▶ [PROBLEM DESCRIPTION]: Exact transcription of the data below is required, without the images.

▶ [DATASET CONTENT]:
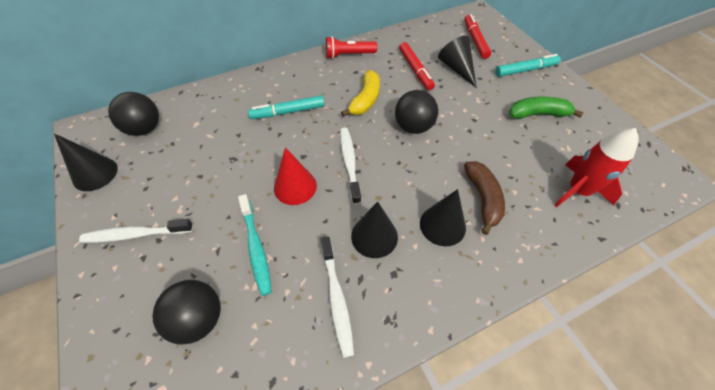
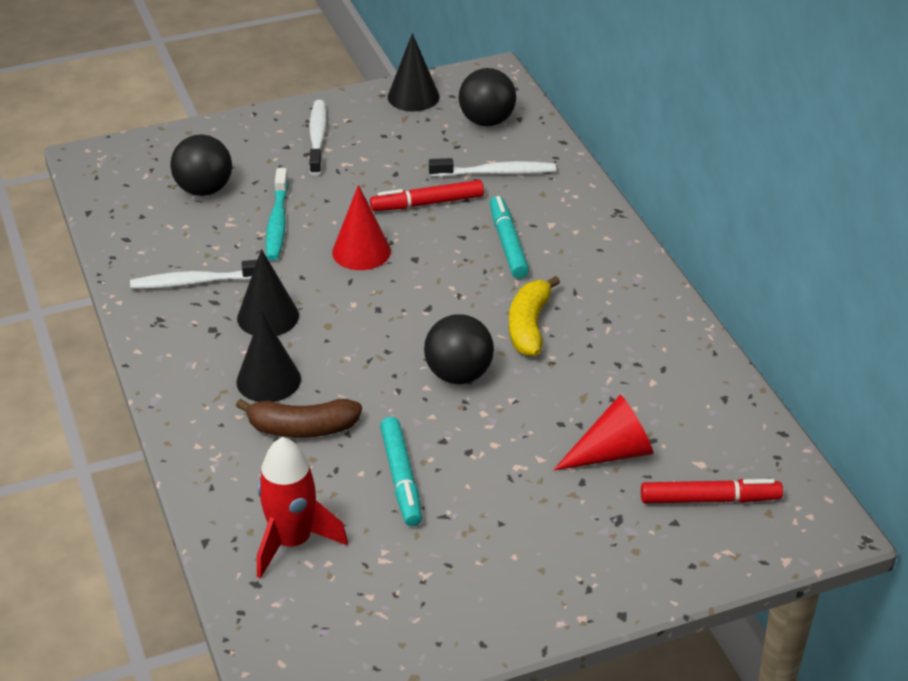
camera: 95 degrees right, 15 degrees down
turquoise toothbrush [238,194,272,296] -> turquoise toothbrush turned 75 degrees counterclockwise [266,168,289,260]
red flashlight [326,36,377,59] -> none
white toothbrush [340,128,361,204] -> white toothbrush moved to [429,158,556,177]
yellow banana [341,70,380,117] -> yellow banana turned 75 degrees clockwise [509,276,560,356]
red marker [399,42,435,90] -> red marker moved to [370,180,484,211]
black cone [438,36,477,88] -> red cone [553,395,654,471]
turquoise marker [495,54,561,77] -> turquoise marker moved to [380,417,422,526]
green banana [509,97,584,119] -> none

▶ [ANSWER FOR THE TASK]:
camera: 95 degrees right, 15 degrees down
turquoise toothbrush [238,194,272,296] -> turquoise toothbrush turned 75 degrees counterclockwise [266,168,289,260]
red flashlight [326,36,377,59] -> none
white toothbrush [340,128,361,204] -> white toothbrush moved to [429,158,556,177]
yellow banana [341,70,380,117] -> yellow banana turned 75 degrees clockwise [509,276,560,356]
red marker [399,42,435,90] -> red marker moved to [370,180,484,211]
black cone [438,36,477,88] -> red cone [553,395,654,471]
turquoise marker [495,54,561,77] -> turquoise marker moved to [380,417,422,526]
green banana [509,97,584,119] -> none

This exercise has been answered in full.